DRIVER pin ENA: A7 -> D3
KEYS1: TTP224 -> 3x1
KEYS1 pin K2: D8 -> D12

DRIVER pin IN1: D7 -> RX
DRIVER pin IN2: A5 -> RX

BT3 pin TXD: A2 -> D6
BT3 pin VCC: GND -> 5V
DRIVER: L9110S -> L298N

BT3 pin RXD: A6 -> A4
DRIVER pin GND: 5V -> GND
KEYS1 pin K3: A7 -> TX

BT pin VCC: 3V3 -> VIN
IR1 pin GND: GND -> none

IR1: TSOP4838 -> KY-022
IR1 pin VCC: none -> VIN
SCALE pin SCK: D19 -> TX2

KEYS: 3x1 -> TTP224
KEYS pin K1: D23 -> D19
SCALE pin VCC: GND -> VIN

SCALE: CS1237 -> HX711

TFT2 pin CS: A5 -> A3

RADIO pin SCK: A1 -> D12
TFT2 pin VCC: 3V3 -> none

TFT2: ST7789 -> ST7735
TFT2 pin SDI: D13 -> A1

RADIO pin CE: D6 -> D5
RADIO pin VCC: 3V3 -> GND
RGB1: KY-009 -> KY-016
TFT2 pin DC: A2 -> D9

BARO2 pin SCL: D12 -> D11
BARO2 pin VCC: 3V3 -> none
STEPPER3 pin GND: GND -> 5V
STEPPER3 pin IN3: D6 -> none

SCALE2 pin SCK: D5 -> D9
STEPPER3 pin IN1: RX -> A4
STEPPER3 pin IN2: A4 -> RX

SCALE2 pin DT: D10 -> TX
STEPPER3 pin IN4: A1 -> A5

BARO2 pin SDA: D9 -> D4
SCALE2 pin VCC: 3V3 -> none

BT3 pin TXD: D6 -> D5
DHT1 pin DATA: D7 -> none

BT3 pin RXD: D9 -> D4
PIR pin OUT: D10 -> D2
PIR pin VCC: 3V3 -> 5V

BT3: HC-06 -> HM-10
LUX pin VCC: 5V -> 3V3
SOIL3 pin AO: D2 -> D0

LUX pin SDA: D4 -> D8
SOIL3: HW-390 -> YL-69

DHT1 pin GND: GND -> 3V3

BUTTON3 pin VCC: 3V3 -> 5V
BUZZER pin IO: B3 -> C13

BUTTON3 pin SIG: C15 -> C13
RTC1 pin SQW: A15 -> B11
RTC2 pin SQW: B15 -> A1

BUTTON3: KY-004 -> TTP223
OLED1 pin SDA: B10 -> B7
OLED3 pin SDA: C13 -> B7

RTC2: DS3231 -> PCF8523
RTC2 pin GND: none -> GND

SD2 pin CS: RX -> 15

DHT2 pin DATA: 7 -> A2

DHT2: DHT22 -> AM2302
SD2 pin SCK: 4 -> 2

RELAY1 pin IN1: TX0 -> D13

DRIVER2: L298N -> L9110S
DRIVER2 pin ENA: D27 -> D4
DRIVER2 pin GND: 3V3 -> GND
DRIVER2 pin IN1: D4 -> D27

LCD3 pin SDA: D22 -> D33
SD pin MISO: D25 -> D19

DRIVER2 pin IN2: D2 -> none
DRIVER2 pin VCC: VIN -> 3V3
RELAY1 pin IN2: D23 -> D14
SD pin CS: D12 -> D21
· · · · · · ·
Write out exactly the lines that fall from the line with "BT pin VCC: 3V3 -> VIN" to the line with "BUTTON3 pin SIG: C15 -> C13" in the records above, keeping both ends.

BT pin VCC: 3V3 -> VIN
IR1 pin GND: GND -> none

IR1: TSOP4838 -> KY-022
IR1 pin VCC: none -> VIN
SCALE pin SCK: D19 -> TX2

KEYS: 3x1 -> TTP224
KEYS pin K1: D23 -> D19
SCALE pin VCC: GND -> VIN

SCALE: CS1237 -> HX711

TFT2 pin CS: A5 -> A3

RADIO pin SCK: A1 -> D12
TFT2 pin VCC: 3V3 -> none

TFT2: ST7789 -> ST7735
TFT2 pin SDI: D13 -> A1

RADIO pin CE: D6 -> D5
RADIO pin VCC: 3V3 -> GND
RGB1: KY-009 -> KY-016
TFT2 pin DC: A2 -> D9

BARO2 pin SCL: D12 -> D11
BARO2 pin VCC: 3V3 -> none
STEPPER3 pin GND: GND -> 5V
STEPPER3 pin IN3: D6 -> none

SCALE2 pin SCK: D5 -> D9
STEPPER3 pin IN1: RX -> A4
STEPPER3 pin IN2: A4 -> RX

SCALE2 pin DT: D10 -> TX
STEPPER3 pin IN4: A1 -> A5

BARO2 pin SDA: D9 -> D4
SCALE2 pin VCC: 3V3 -> none

BT3 pin TXD: D6 -> D5
DHT1 pin DATA: D7 -> none

BT3 pin RXD: D9 -> D4
PIR pin OUT: D10 -> D2
PIR pin VCC: 3V3 -> 5V

BT3: HC-06 -> HM-10
LUX pin VCC: 5V -> 3V3
SOIL3 pin AO: D2 -> D0

LUX pin SDA: D4 -> D8
SOIL3: HW-390 -> YL-69

DHT1 pin GND: GND -> 3V3

BUTTON3 pin VCC: 3V3 -> 5V
BUZZER pin IO: B3 -> C13

BUTTON3 pin SIG: C15 -> C13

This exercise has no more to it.